--- RECORDS PROVIDED ---
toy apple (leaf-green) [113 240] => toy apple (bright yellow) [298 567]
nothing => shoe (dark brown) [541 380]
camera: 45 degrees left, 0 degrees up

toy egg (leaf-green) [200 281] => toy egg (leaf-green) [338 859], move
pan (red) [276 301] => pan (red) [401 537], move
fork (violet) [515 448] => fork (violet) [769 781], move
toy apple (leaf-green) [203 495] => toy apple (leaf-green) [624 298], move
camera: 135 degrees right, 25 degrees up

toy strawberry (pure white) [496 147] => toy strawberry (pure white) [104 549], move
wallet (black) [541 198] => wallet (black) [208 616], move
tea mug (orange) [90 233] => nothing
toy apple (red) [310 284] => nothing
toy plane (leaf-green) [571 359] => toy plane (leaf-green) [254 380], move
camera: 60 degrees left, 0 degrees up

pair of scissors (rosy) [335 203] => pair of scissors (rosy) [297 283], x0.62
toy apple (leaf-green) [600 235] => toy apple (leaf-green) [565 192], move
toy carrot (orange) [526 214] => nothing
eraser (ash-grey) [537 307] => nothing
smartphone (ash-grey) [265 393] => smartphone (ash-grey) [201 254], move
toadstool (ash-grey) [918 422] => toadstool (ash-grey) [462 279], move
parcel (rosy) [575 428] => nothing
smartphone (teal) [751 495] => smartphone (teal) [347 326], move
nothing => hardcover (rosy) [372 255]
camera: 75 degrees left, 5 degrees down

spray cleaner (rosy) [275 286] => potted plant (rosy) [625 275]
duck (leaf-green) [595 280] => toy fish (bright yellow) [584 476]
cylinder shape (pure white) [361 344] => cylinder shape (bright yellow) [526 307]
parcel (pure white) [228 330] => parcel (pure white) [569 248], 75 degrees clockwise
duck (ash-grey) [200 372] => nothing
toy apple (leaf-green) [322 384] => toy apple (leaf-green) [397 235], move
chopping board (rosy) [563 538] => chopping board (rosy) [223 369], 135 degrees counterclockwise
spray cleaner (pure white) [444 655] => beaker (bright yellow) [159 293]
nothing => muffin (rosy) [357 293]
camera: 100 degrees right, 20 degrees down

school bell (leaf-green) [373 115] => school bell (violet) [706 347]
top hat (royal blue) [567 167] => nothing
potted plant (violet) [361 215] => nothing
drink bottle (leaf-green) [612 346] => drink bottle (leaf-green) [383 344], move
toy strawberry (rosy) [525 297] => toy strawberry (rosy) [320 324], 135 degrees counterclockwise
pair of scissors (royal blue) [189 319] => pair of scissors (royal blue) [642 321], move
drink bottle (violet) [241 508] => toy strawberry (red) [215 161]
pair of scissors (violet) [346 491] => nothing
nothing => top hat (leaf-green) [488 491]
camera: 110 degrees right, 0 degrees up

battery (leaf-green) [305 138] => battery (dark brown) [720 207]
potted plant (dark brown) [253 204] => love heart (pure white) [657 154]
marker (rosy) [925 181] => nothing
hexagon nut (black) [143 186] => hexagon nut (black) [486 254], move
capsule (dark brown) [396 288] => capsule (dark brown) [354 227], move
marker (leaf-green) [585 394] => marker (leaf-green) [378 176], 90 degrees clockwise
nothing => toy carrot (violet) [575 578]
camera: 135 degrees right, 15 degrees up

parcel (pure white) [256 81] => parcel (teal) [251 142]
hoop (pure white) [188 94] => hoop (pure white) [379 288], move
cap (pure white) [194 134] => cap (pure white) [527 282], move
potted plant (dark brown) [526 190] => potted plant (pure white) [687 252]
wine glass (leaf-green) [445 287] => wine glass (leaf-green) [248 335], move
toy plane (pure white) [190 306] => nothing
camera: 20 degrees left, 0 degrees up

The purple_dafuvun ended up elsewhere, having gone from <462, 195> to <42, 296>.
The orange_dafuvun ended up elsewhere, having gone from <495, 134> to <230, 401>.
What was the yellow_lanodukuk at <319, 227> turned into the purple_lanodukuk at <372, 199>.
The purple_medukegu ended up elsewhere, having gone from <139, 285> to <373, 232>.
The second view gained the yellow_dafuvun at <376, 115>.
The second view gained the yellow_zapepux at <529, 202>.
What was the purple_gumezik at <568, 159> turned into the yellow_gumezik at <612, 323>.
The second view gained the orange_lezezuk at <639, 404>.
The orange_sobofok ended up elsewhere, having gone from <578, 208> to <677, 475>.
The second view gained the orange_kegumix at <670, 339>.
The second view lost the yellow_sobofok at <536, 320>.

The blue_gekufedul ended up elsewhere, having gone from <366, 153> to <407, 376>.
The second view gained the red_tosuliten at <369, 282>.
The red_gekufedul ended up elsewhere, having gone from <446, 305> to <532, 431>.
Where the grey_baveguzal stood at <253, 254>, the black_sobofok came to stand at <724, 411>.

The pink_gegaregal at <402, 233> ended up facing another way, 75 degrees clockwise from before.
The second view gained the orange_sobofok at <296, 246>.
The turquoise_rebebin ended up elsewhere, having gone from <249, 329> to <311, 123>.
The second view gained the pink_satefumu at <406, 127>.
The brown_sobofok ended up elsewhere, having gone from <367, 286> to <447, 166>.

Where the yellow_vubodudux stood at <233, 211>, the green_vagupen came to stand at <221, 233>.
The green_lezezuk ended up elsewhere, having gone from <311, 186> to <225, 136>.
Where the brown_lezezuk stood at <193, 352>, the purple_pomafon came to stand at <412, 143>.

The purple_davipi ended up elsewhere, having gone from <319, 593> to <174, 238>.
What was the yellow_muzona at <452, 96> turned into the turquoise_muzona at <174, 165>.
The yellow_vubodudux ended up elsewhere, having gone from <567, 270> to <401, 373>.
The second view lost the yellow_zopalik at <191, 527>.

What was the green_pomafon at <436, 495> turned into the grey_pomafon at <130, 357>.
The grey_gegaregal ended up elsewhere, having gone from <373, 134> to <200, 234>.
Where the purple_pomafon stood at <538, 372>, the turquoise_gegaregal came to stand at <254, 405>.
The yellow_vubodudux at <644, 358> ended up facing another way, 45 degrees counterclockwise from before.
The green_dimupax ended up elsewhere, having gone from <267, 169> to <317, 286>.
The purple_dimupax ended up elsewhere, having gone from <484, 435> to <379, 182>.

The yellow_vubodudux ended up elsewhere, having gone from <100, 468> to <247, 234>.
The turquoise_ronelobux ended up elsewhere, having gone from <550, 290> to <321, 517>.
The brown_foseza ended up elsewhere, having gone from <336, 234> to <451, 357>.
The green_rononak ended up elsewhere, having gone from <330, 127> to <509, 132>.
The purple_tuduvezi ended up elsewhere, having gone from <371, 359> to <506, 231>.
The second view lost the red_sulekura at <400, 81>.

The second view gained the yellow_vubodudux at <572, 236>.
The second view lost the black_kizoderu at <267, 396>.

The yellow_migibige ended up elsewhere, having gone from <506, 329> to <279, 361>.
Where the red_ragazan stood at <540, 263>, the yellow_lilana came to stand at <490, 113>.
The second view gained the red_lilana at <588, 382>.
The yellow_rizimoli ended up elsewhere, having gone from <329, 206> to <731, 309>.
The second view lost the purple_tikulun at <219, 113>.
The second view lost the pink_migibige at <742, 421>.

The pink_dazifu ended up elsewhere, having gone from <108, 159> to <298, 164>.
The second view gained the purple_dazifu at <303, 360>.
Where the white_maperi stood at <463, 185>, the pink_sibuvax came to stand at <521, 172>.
---
▸ ACTION ITEM
Every record must appear in the answer exactly as written.

▸ WRITTEN SOLUTION
toy apple (leaf-green) [113 240] => toy apple (bright yellow) [298 567]
nothing => shoe (dark brown) [541 380]
camera: 45 degrees left, 0 degrees up

toy egg (leaf-green) [200 281] => toy egg (leaf-green) [338 859], move
pan (red) [276 301] => pan (red) [401 537], move
fork (violet) [515 448] => fork (violet) [769 781], move
toy apple (leaf-green) [203 495] => toy apple (leaf-green) [624 298], move
camera: 135 degrees right, 25 degrees up

toy strawberry (pure white) [496 147] => toy strawberry (pure white) [104 549], move
wallet (black) [541 198] => wallet (black) [208 616], move
tea mug (orange) [90 233] => nothing
toy apple (red) [310 284] => nothing
toy plane (leaf-green) [571 359] => toy plane (leaf-green) [254 380], move
camera: 60 degrees left, 0 degrees up

pair of scissors (rosy) [335 203] => pair of scissors (rosy) [297 283], x0.62
toy apple (leaf-green) [600 235] => toy apple (leaf-green) [565 192], move
toy carrot (orange) [526 214] => nothing
eraser (ash-grey) [537 307] => nothing
smartphone (ash-grey) [265 393] => smartphone (ash-grey) [201 254], move
toadstool (ash-grey) [918 422] => toadstool (ash-grey) [462 279], move
parcel (rosy) [575 428] => nothing
smartphone (teal) [751 495] => smartphone (teal) [347 326], move
nothing => hardcover (rosy) [372 255]
camera: 75 degrees left, 5 degrees down

spray cleaner (rosy) [275 286] => potted plant (rosy) [625 275]
duck (leaf-green) [595 280] => toy fish (bright yellow) [584 476]
cylinder shape (pure white) [361 344] => cylinder shape (bright yellow) [526 307]
parcel (pure white) [228 330] => parcel (pure white) [569 248], 75 degrees clockwise
duck (ash-grey) [200 372] => nothing
toy apple (leaf-green) [322 384] => toy apple (leaf-green) [397 235], move
chopping board (rosy) [563 538] => chopping board (rosy) [223 369], 135 degrees counterclockwise
spray cleaner (pure white) [444 655] => beaker (bright yellow) [159 293]
nothing => muffin (rosy) [357 293]
camera: 100 degrees right, 20 degrees down

school bell (leaf-green) [373 115] => school bell (violet) [706 347]
top hat (royal blue) [567 167] => nothing
potted plant (violet) [361 215] => nothing
drink bottle (leaf-green) [612 346] => drink bottle (leaf-green) [383 344], move
toy strawberry (rosy) [525 297] => toy strawberry (rosy) [320 324], 135 degrees counterclockwise
pair of scissors (royal blue) [189 319] => pair of scissors (royal blue) [642 321], move
drink bottle (violet) [241 508] => toy strawberry (red) [215 161]
pair of scissors (violet) [346 491] => nothing
nothing => top hat (leaf-green) [488 491]
camera: 110 degrees right, 0 degrees up

battery (leaf-green) [305 138] => battery (dark brown) [720 207]
potted plant (dark brown) [253 204] => love heart (pure white) [657 154]
marker (rosy) [925 181] => nothing
hexagon nut (black) [143 186] => hexagon nut (black) [486 254], move
capsule (dark brown) [396 288] => capsule (dark brown) [354 227], move
marker (leaf-green) [585 394] => marker (leaf-green) [378 176], 90 degrees clockwise
nothing => toy carrot (violet) [575 578]
camera: 135 degrees right, 15 degrees up

parcel (pure white) [256 81] => parcel (teal) [251 142]
hoop (pure white) [188 94] => hoop (pure white) [379 288], move
cap (pure white) [194 134] => cap (pure white) [527 282], move
potted plant (dark brown) [526 190] => potted plant (pure white) [687 252]
wine glass (leaf-green) [445 287] => wine glass (leaf-green) [248 335], move
toy plane (pure white) [190 306] => nothing
camera: 20 degrees left, 0 degrees up

The purple_dafuvun ended up elsewhere, having gone from <462, 195> to <42, 296>.
The orange_dafuvun ended up elsewhere, having gone from <495, 134> to <230, 401>.
What was the yellow_lanodukuk at <319, 227> turned into the purple_lanodukuk at <372, 199>.
The purple_medukegu ended up elsewhere, having gone from <139, 285> to <373, 232>.
The second view gained the yellow_dafuvun at <376, 115>.
The second view gained the yellow_zapepux at <529, 202>.
What was the purple_gumezik at <568, 159> turned into the yellow_gumezik at <612, 323>.
The second view gained the orange_lezezuk at <639, 404>.
The orange_sobofok ended up elsewhere, having gone from <578, 208> to <677, 475>.
The second view gained the orange_kegumix at <670, 339>.
The second view lost the yellow_sobofok at <536, 320>.

The blue_gekufedul ended up elsewhere, having gone from <366, 153> to <407, 376>.
The second view gained the red_tosuliten at <369, 282>.
The red_gekufedul ended up elsewhere, having gone from <446, 305> to <532, 431>.
Where the grey_baveguzal stood at <253, 254>, the black_sobofok came to stand at <724, 411>.

The pink_gegaregal at <402, 233> ended up facing another way, 75 degrees clockwise from before.
The second view gained the orange_sobofok at <296, 246>.
The turquoise_rebebin ended up elsewhere, having gone from <249, 329> to <311, 123>.
The second view gained the pink_satefumu at <406, 127>.
The brown_sobofok ended up elsewhere, having gone from <367, 286> to <447, 166>.

Where the yellow_vubodudux stood at <233, 211>, the green_vagupen came to stand at <221, 233>.
The green_lezezuk ended up elsewhere, having gone from <311, 186> to <225, 136>.
Where the brown_lezezuk stood at <193, 352>, the purple_pomafon came to stand at <412, 143>.

The purple_davipi ended up elsewhere, having gone from <319, 593> to <174, 238>.
What was the yellow_muzona at <452, 96> turned into the turquoise_muzona at <174, 165>.
The yellow_vubodudux ended up elsewhere, having gone from <567, 270> to <401, 373>.
The second view lost the yellow_zopalik at <191, 527>.

What was the green_pomafon at <436, 495> turned into the grey_pomafon at <130, 357>.
The grey_gegaregal ended up elsewhere, having gone from <373, 134> to <200, 234>.
Where the purple_pomafon stood at <538, 372>, the turquoise_gegaregal came to stand at <254, 405>.
The yellow_vubodudux at <644, 358> ended up facing another way, 45 degrees counterclockwise from before.
The green_dimupax ended up elsewhere, having gone from <267, 169> to <317, 286>.
The purple_dimupax ended up elsewhere, having gone from <484, 435> to <379, 182>.

The yellow_vubodudux ended up elsewhere, having gone from <100, 468> to <247, 234>.
The turquoise_ronelobux ended up elsewhere, having gone from <550, 290> to <321, 517>.
The brown_foseza ended up elsewhere, having gone from <336, 234> to <451, 357>.
The green_rononak ended up elsewhere, having gone from <330, 127> to <509, 132>.
The purple_tuduvezi ended up elsewhere, having gone from <371, 359> to <506, 231>.
The second view lost the red_sulekura at <400, 81>.

The second view gained the yellow_vubodudux at <572, 236>.
The second view lost the black_kizoderu at <267, 396>.

The yellow_migibige ended up elsewhere, having gone from <506, 329> to <279, 361>.
Where the red_ragazan stood at <540, 263>, the yellow_lilana came to stand at <490, 113>.
The second view gained the red_lilana at <588, 382>.
The yellow_rizimoli ended up elsewhere, having gone from <329, 206> to <731, 309>.
The second view lost the purple_tikulun at <219, 113>.
The second view lost the pink_migibige at <742, 421>.

The pink_dazifu ended up elsewhere, having gone from <108, 159> to <298, 164>.
The second view gained the purple_dazifu at <303, 360>.
Where the white_maperi stood at <463, 185>, the pink_sibuvax came to stand at <521, 172>.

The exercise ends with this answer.